▸ **Description of the task**:
Set down each record below exactly as it stands. Pictures are not part of the copy.

▸ **The data**:
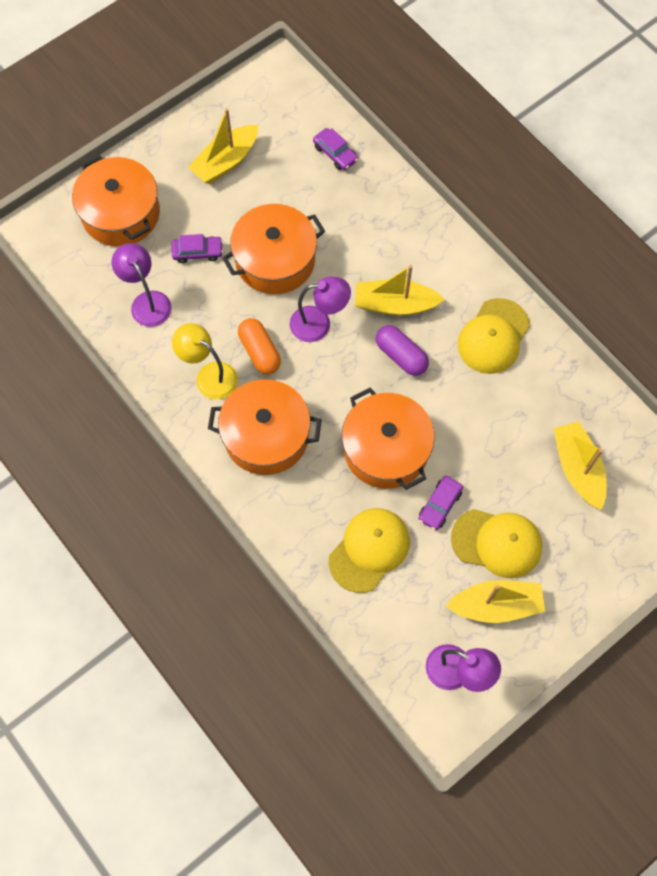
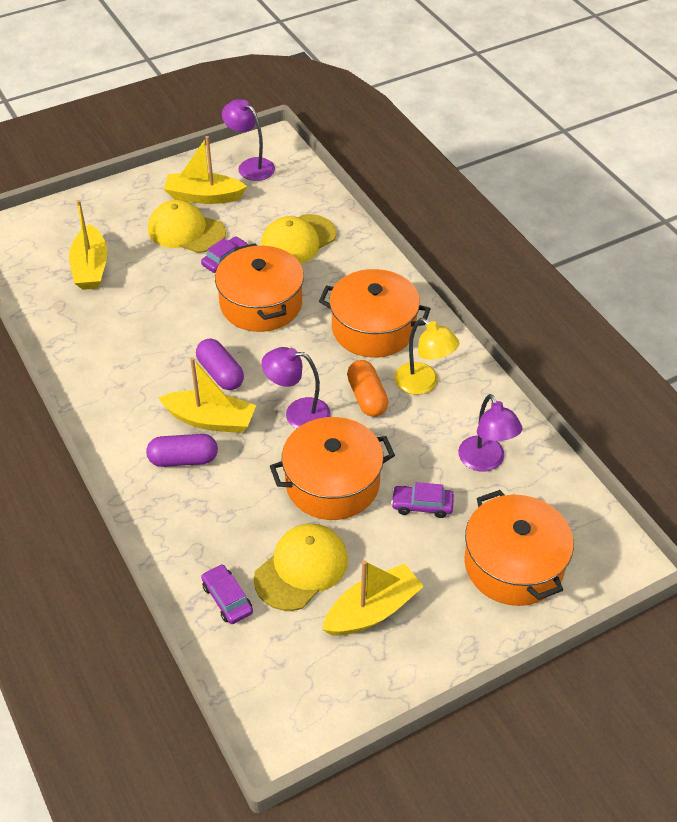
camera: 170 degrees left, 20 degrees down
yellow cap [457,298,530,374] -> yellow cap moved to [254,524,348,611]
none -> purple capsule [146,434,218,467]

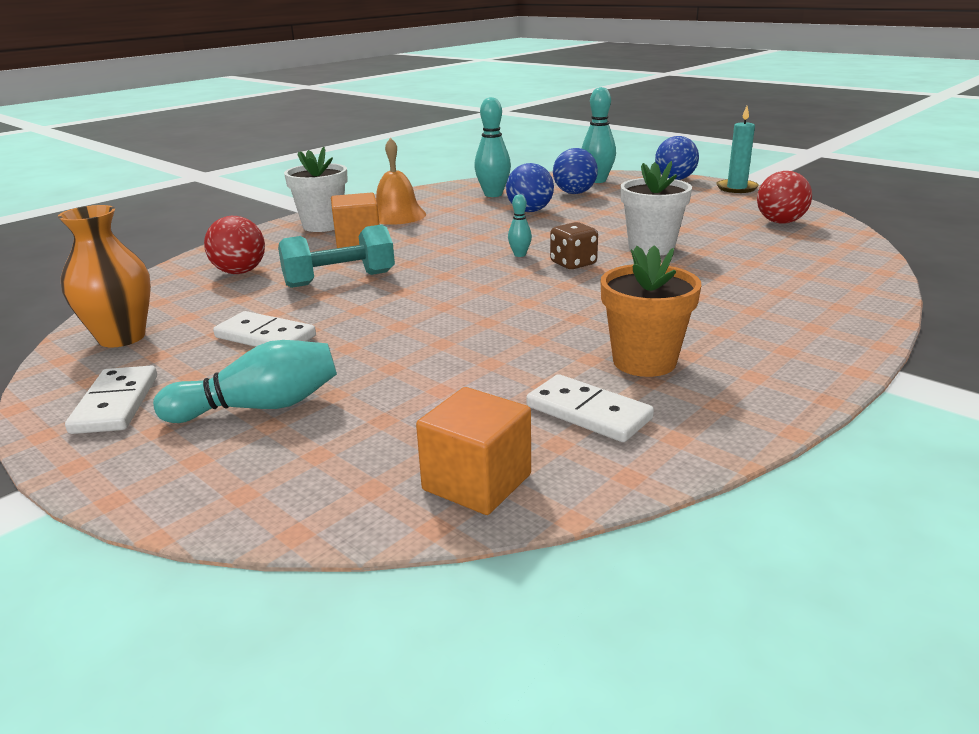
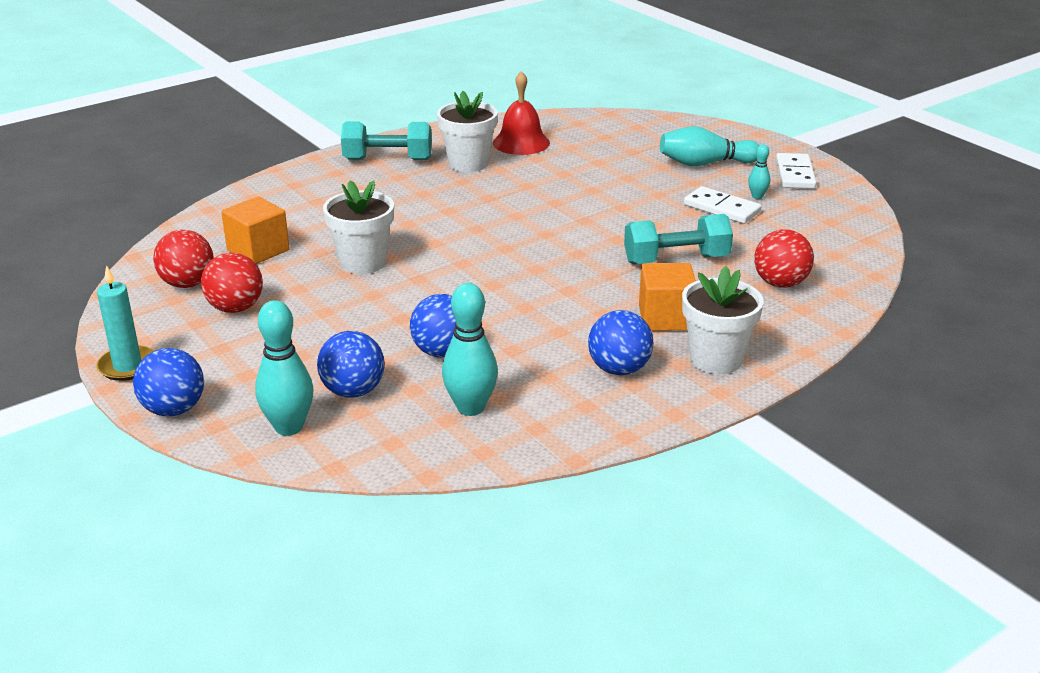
camera: 170 degrees left, 5 degrees up
orange vase [58,205,151,348] -> none
orange bell [376,138,426,225] -> blue ball [588,310,654,375]
orange cube [416,387,531,515] -> orange cube moved to [221,196,289,264]
turquoise bowling pin [508,194,532,257] -> turquoise bowling pin moved to [748,144,770,199]
white domino [526,374,654,442] -> red bell [493,71,550,155]
brown dice [550,222,598,270] -> none
orange flower pot [600,245,702,377] -> white flower pot [437,91,498,172]
none -> red ball [201,253,263,313]
none -> turquoise dumbbell [341,121,432,160]

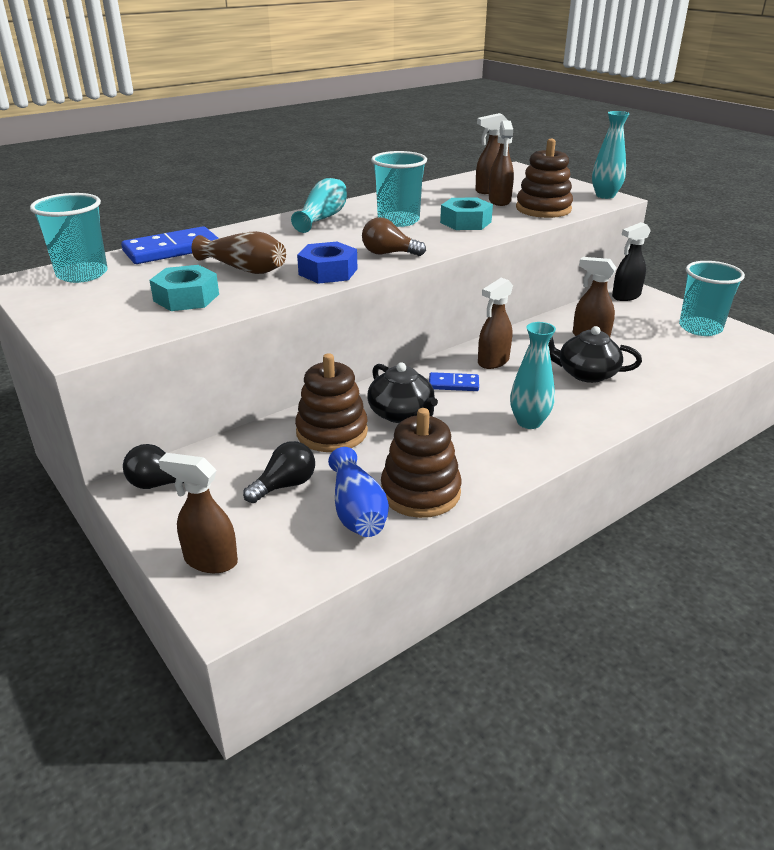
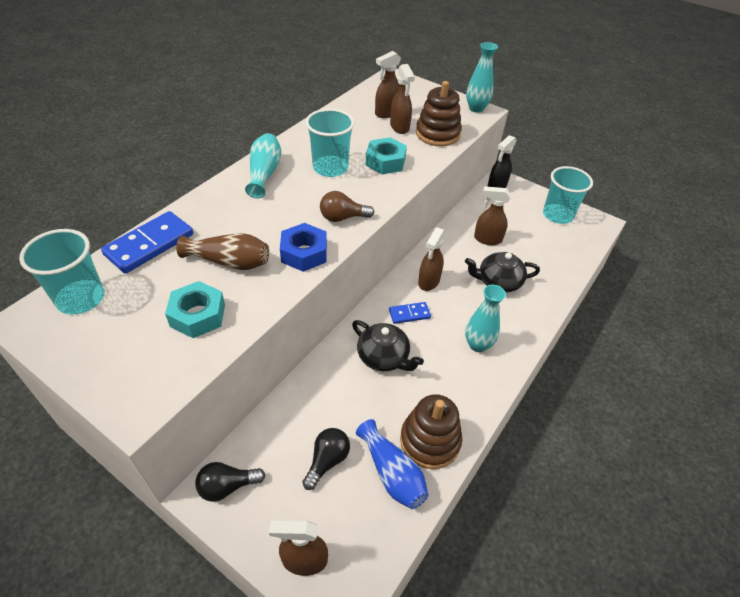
camera: 20 degrees left, 15 degrees up
brown stacking toy [295,353,368,452] -> none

▸ **Exercise result**:
camera: 170 degrees left, 20 degrees down
yellow cap [457,298,530,374] -> yellow cap moved to [254,524,348,611]
none -> purple capsule [146,434,218,467]

camera: 170 degrees left, 5 degrees up
orange vase [58,205,151,348] -> none
orange bell [376,138,426,225] -> blue ball [588,310,654,375]
orange cube [416,387,531,515] -> orange cube moved to [221,196,289,264]
turquoise bowling pin [508,194,532,257] -> turquoise bowling pin moved to [748,144,770,199]
white domino [526,374,654,442] -> red bell [493,71,550,155]
brown dice [550,222,598,270] -> none
orange flower pot [600,245,702,377] -> white flower pot [437,91,498,172]
none -> red ball [201,253,263,313]
none -> turquoise dumbbell [341,121,432,160]

camera: 20 degrees left, 15 degrees up
brown stacking toy [295,353,368,452] -> none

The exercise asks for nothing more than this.